#### [EXERCISE AIM]
If a record contains a picture, leave the picture out and transcribe everything else exactly.

#### [DATA UNDER STUDY]
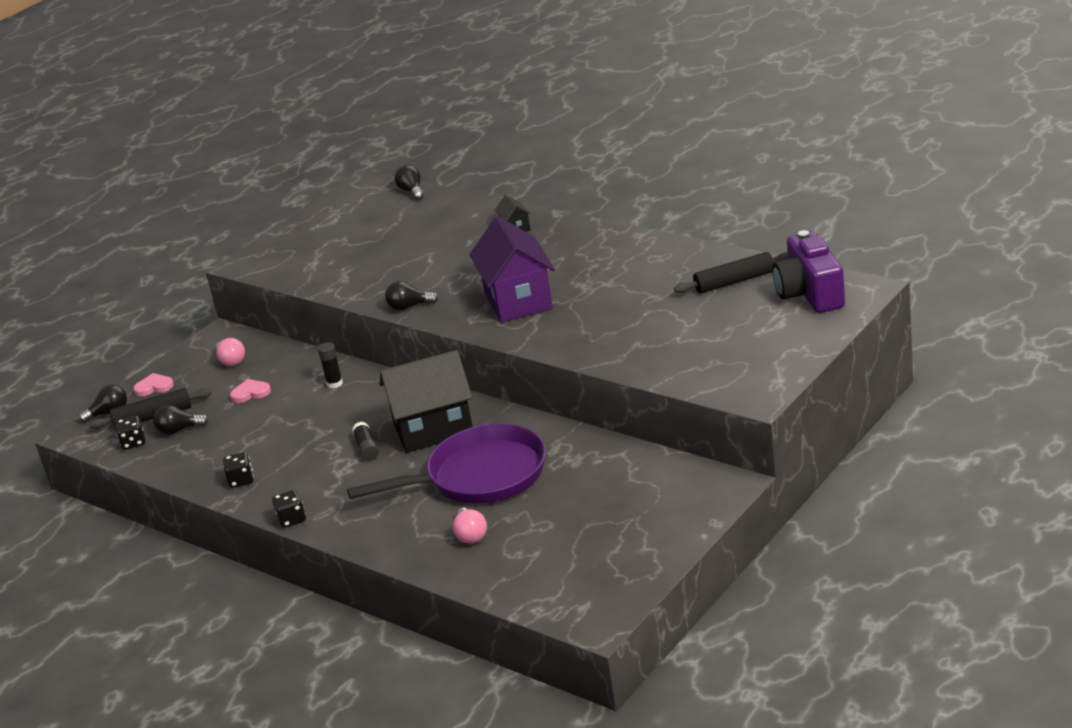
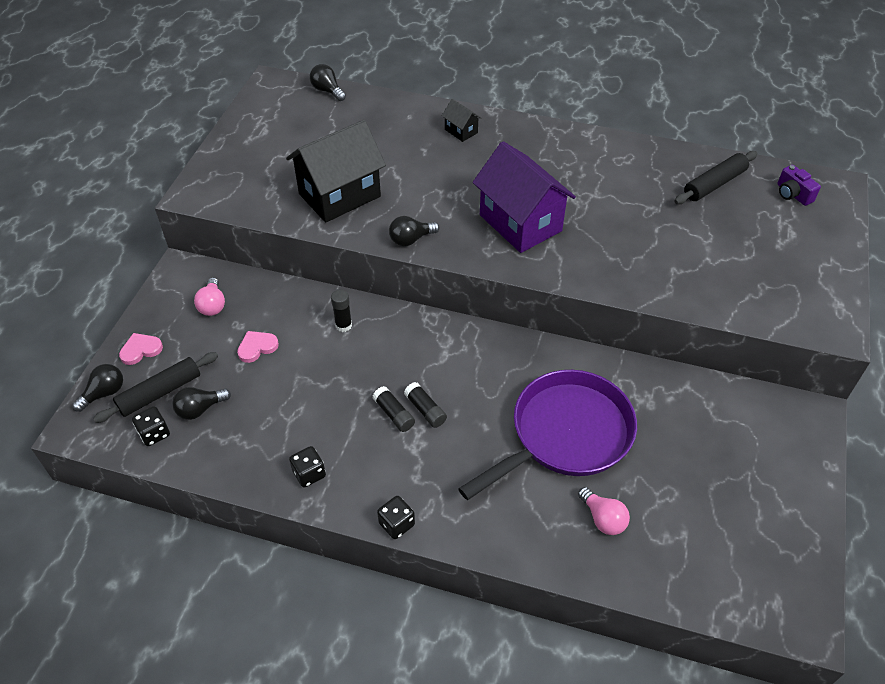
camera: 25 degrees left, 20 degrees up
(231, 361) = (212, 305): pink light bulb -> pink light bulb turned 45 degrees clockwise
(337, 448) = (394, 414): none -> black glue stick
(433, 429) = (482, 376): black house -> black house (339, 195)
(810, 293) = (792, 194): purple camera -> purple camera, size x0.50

#### [EXERCISE ANSWER]
camera: 25 degrees left, 20 degrees up
(231, 361) = (212, 305): pink light bulb -> pink light bulb turned 45 degrees clockwise
(337, 448) = (394, 414): none -> black glue stick
(433, 429) = (482, 376): black house -> black house (339, 195)
(810, 293) = (792, 194): purple camera -> purple camera, size x0.50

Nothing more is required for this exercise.